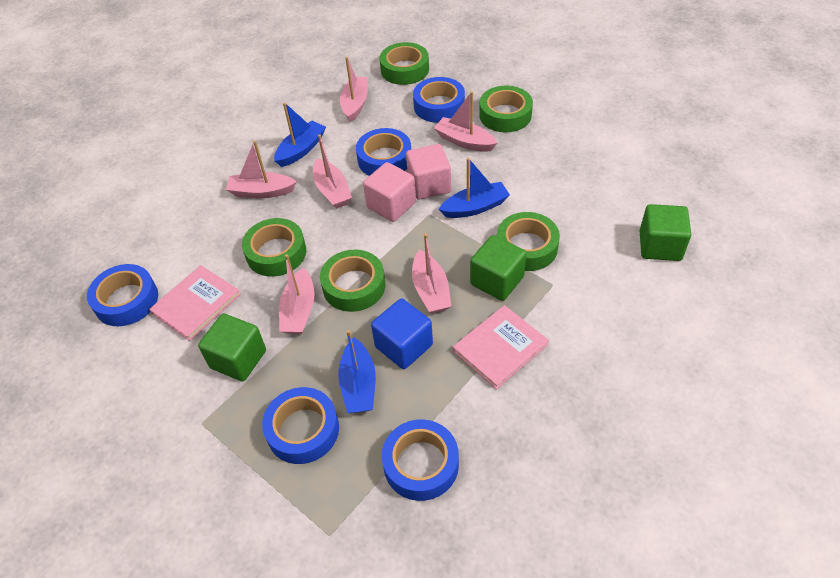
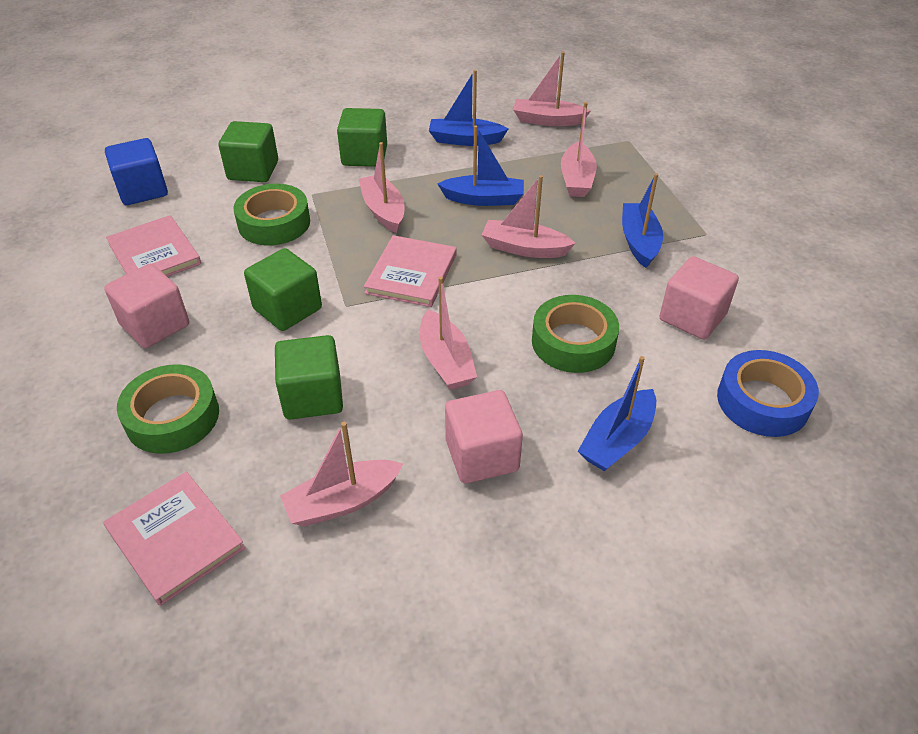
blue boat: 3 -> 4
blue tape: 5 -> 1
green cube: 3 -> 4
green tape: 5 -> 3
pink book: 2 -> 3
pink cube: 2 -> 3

- ACTIVITY -
Find the line containing "blue tape: 5 -> 1", then output it and every line after it to the end of the data, exactly.

- ANSWER SECTION -
blue tape: 5 -> 1
green cube: 3 -> 4
green tape: 5 -> 3
pink book: 2 -> 3
pink cube: 2 -> 3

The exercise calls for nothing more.